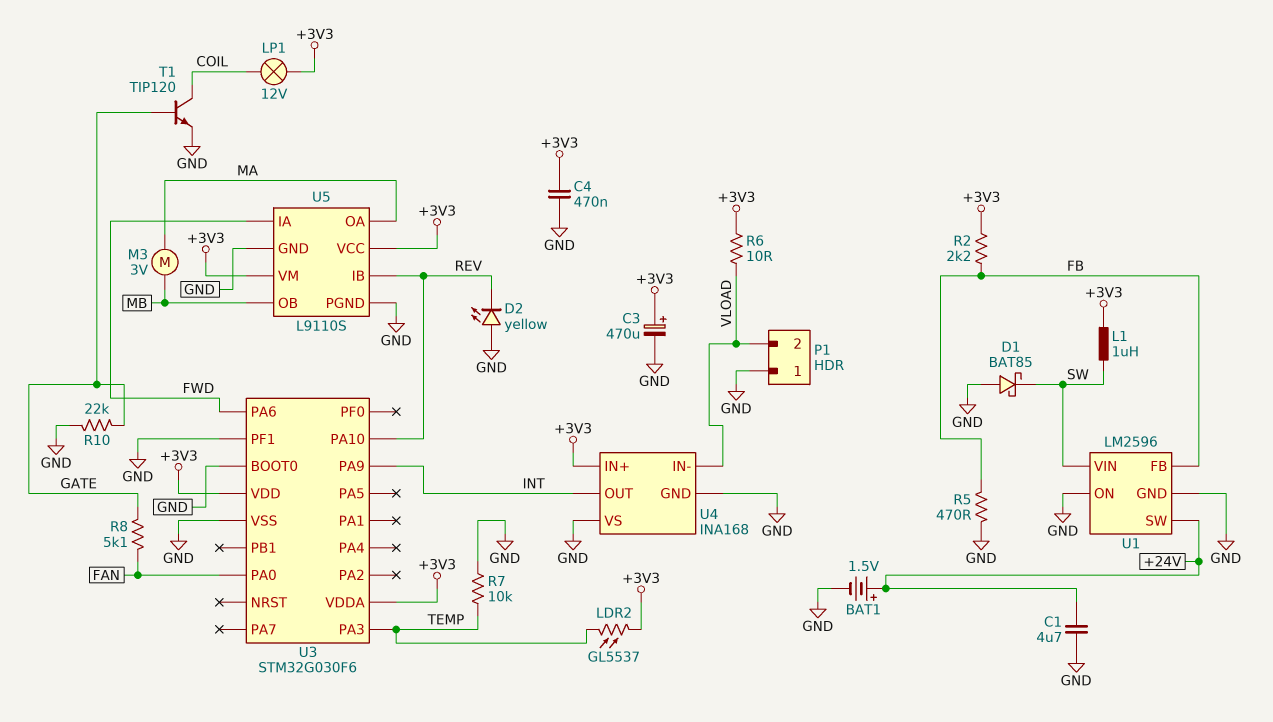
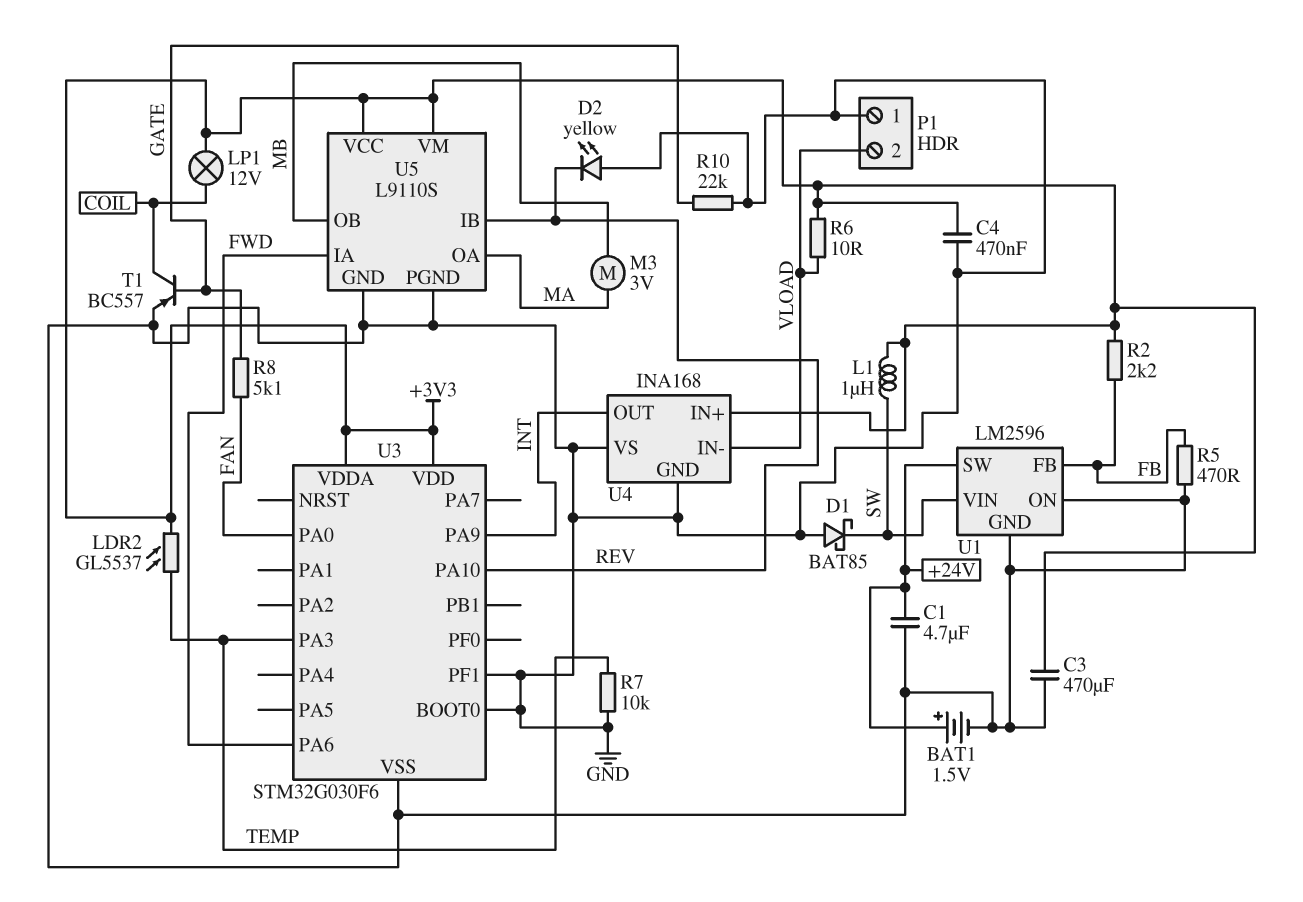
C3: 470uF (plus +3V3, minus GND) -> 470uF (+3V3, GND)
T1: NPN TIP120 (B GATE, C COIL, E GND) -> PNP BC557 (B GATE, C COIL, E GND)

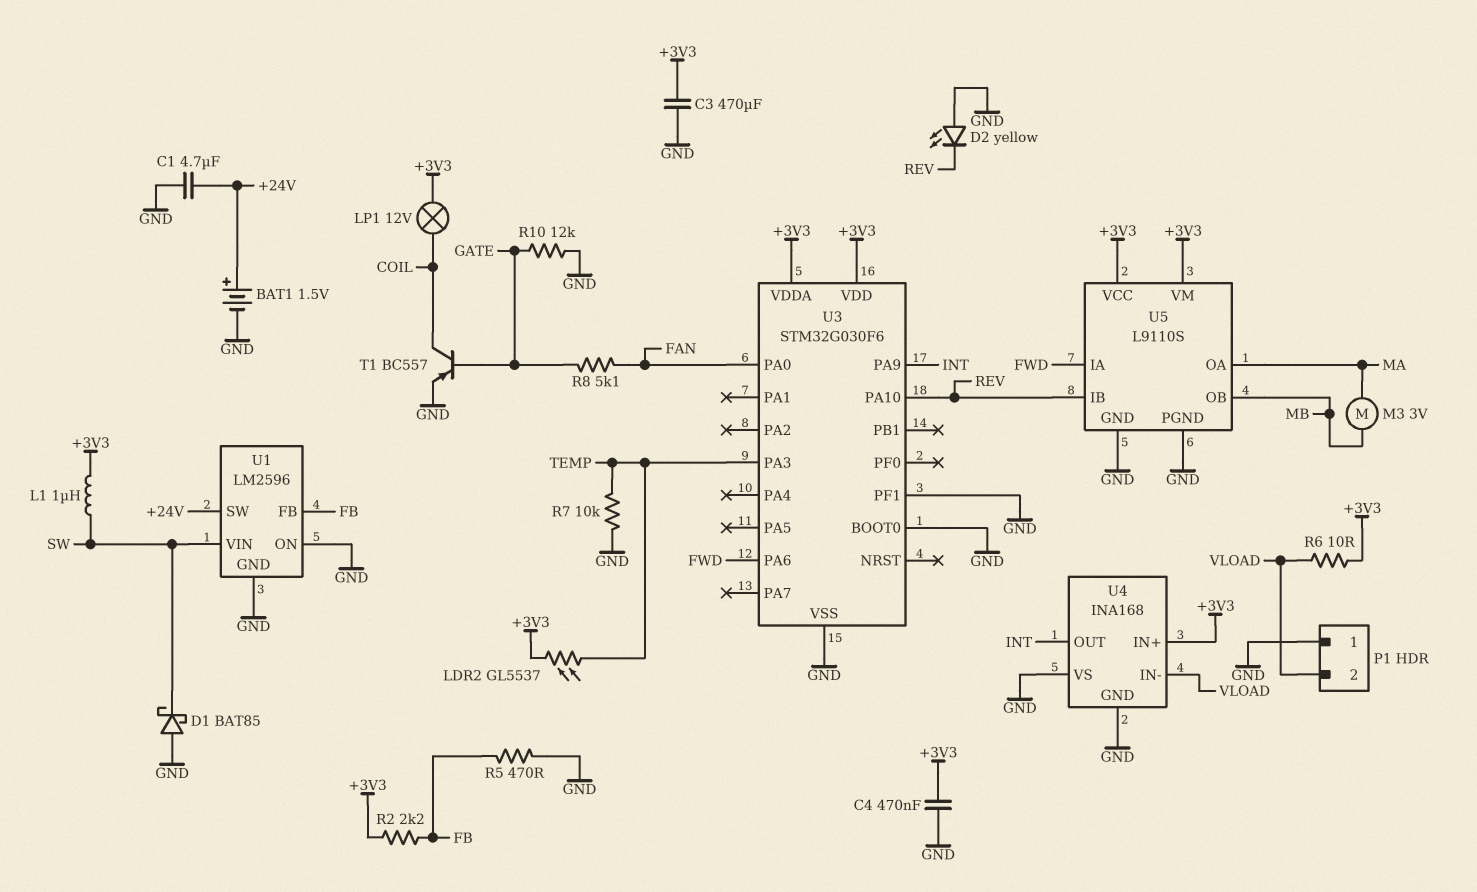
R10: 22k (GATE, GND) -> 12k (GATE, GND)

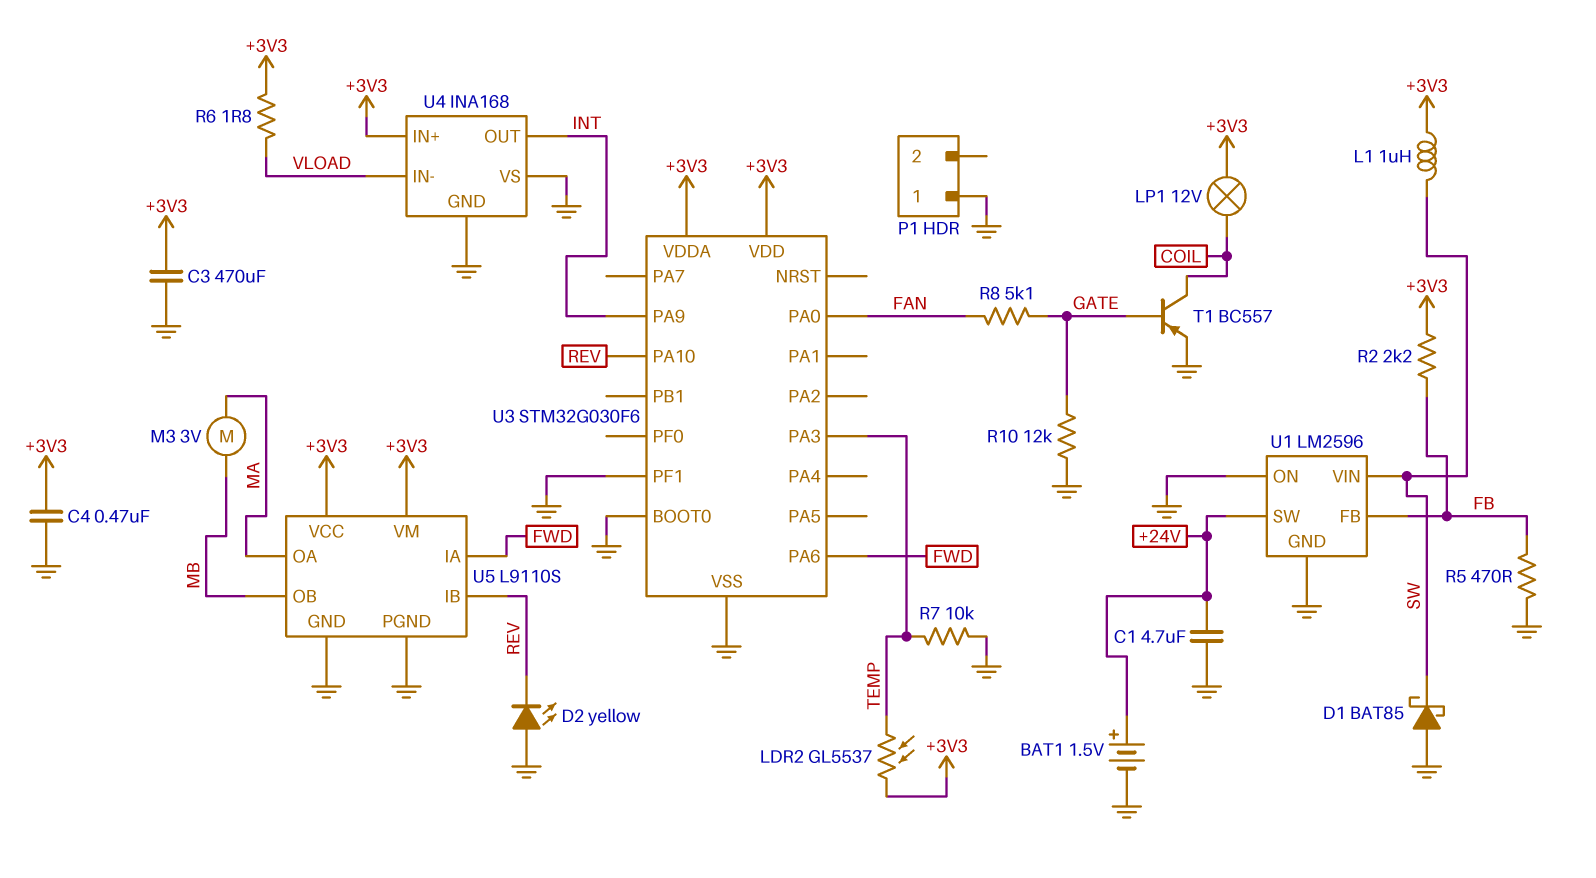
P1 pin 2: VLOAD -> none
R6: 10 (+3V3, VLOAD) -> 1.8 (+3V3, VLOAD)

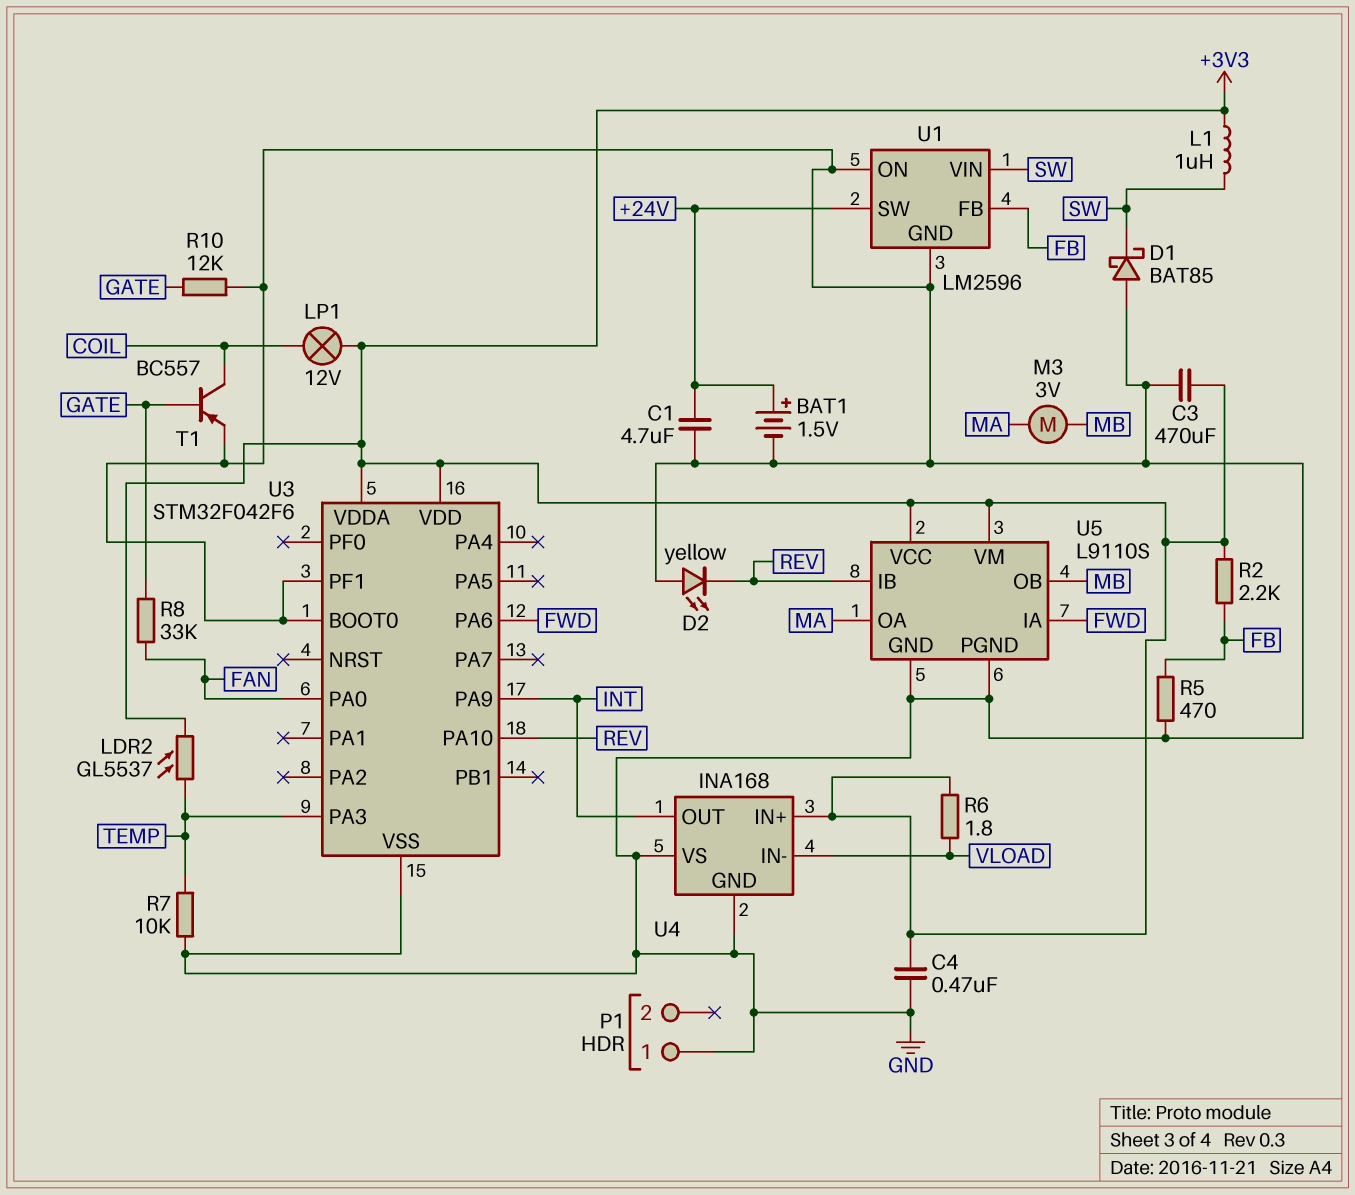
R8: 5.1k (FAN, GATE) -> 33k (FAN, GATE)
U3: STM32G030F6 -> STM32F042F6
§
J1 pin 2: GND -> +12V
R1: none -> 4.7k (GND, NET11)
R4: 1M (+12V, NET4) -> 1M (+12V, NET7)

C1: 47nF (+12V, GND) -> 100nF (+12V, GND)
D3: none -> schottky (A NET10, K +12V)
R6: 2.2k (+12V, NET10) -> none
§
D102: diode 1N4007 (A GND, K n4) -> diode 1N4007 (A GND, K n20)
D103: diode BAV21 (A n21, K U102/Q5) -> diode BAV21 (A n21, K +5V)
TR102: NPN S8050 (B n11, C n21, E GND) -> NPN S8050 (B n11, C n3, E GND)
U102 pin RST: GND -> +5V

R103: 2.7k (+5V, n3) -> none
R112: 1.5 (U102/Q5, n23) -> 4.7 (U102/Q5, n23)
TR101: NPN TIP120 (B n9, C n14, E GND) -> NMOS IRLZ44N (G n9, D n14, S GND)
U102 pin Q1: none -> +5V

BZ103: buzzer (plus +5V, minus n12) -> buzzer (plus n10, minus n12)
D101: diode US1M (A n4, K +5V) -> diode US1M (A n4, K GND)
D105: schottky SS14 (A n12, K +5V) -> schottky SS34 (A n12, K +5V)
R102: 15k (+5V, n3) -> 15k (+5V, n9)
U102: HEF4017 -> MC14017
§
TASK OBJECTIVE ▸ From the data above, retype only the lines starting with the line with "C3: 470uF (plus" and going on through the line with "R8: 5.1k (FAN, GATE) -> 33k (FAN, GATE)", exactly, leaving out the pictures.

PROBLEM SOLUTION ▸
C3: 470uF (plus +3V3, minus GND) -> 470uF (+3V3, GND)
T1: NPN TIP120 (B GATE, C COIL, E GND) -> PNP BC557 (B GATE, C COIL, E GND)

R10: 22k (GATE, GND) -> 12k (GATE, GND)

P1 pin 2: VLOAD -> none
R6: 10 (+3V3, VLOAD) -> 1.8 (+3V3, VLOAD)

R8: 5.1k (FAN, GATE) -> 33k (FAN, GATE)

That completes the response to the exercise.